Material for this exercise: Begin
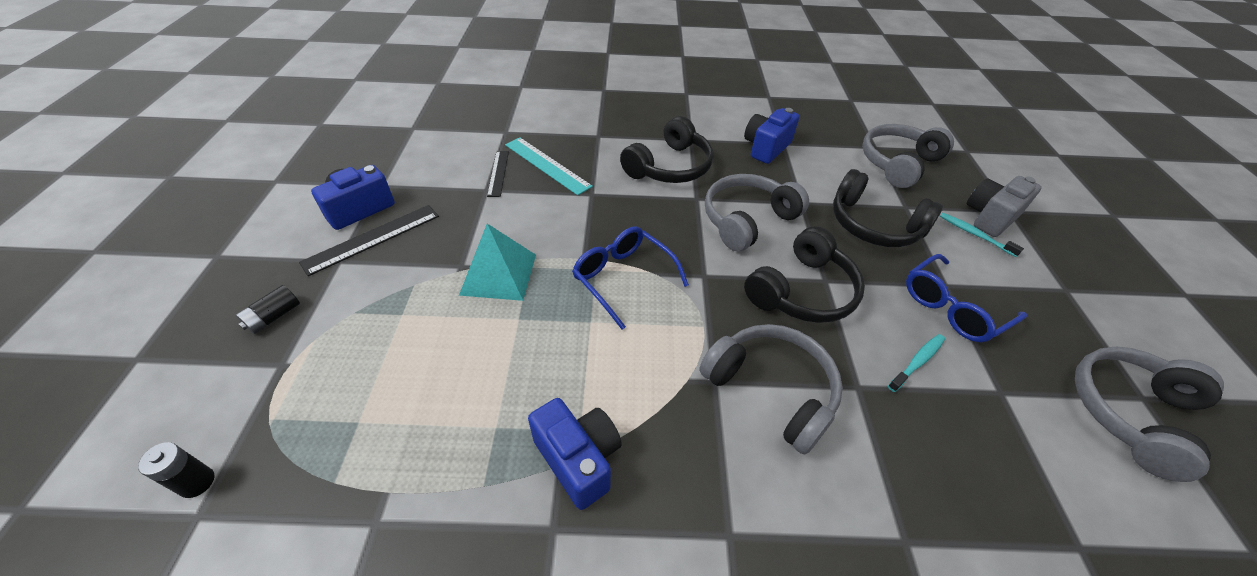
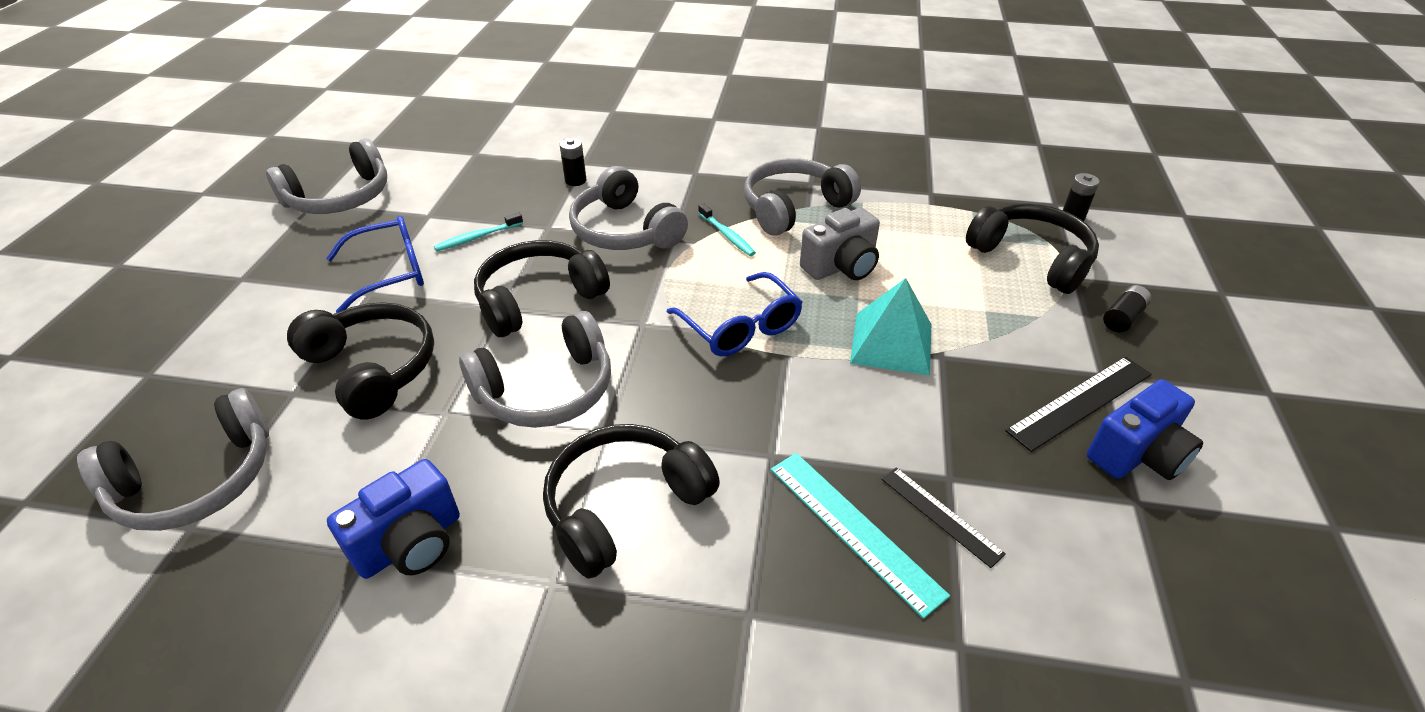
camera: 170 degrees left, 5 degrees down
black ruler [487,151,509,197] -> black ruler turned 45 degrees counterclockwise [881,467,1006,568]
blue camera [528,398,622,510] -> grey headphones [744,158,861,236]
turquoise toothbrush [940,213,1024,257] -> turquoise toothbrush moved to [698,203,756,256]
grey camera [966,176,1042,237] -> grey camera moved to [800,208,880,280]
none -> black battery [560,138,586,186]
none -> black headphones [966,204,1099,294]

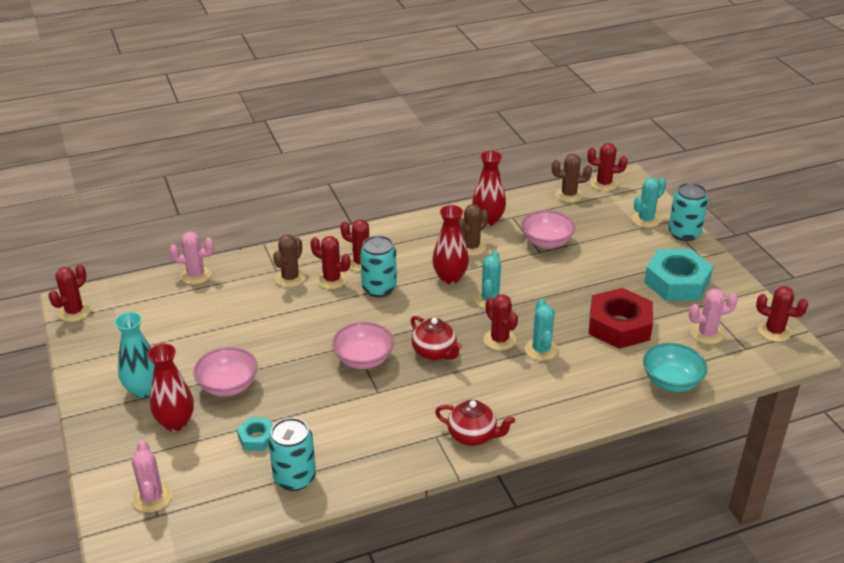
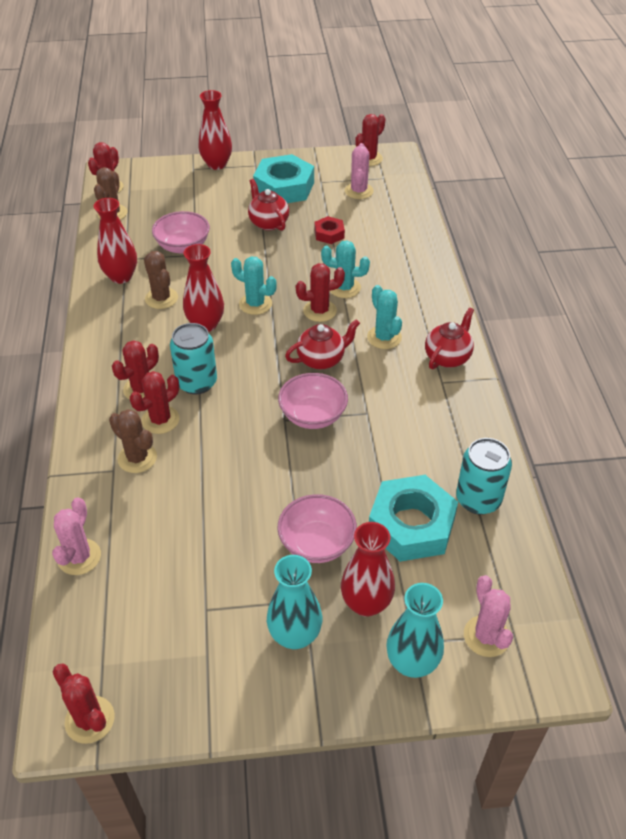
camera: 75 degrees left, 10 degrees up
pink cactus [132,441,172,513] -> pink cactus turned 75 degrees clockwise [464,575,513,657]
turquoise nut [237,417,273,451] -> turquoise nut [369,475,458,562], size x2.01
red nut [589,288,653,349] -> red nut [314,216,345,244], size x0.50
turquoise cactus [632,178,666,228] -> turquoise cactus moved to [367,285,402,349]
turquoise bowl [643,343,708,392] -> none
turquoise can [668,183,708,241] -> red vase [199,90,232,170]
none -> red teapot [248,179,289,231]
none -> turquoise vase [386,583,444,678]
Material for this exercise: End
## The problem
Reproduce the lines above, beginning at the line with "turquoise nut [237,417,273,451]" and stopping after the line with "turquoise cactus [632,178,666,228]", exactly as they are.

## Solution to this task
turquoise nut [237,417,273,451] -> turquoise nut [369,475,458,562], size x2.01
red nut [589,288,653,349] -> red nut [314,216,345,244], size x0.50
turquoise cactus [632,178,666,228] -> turquoise cactus moved to [367,285,402,349]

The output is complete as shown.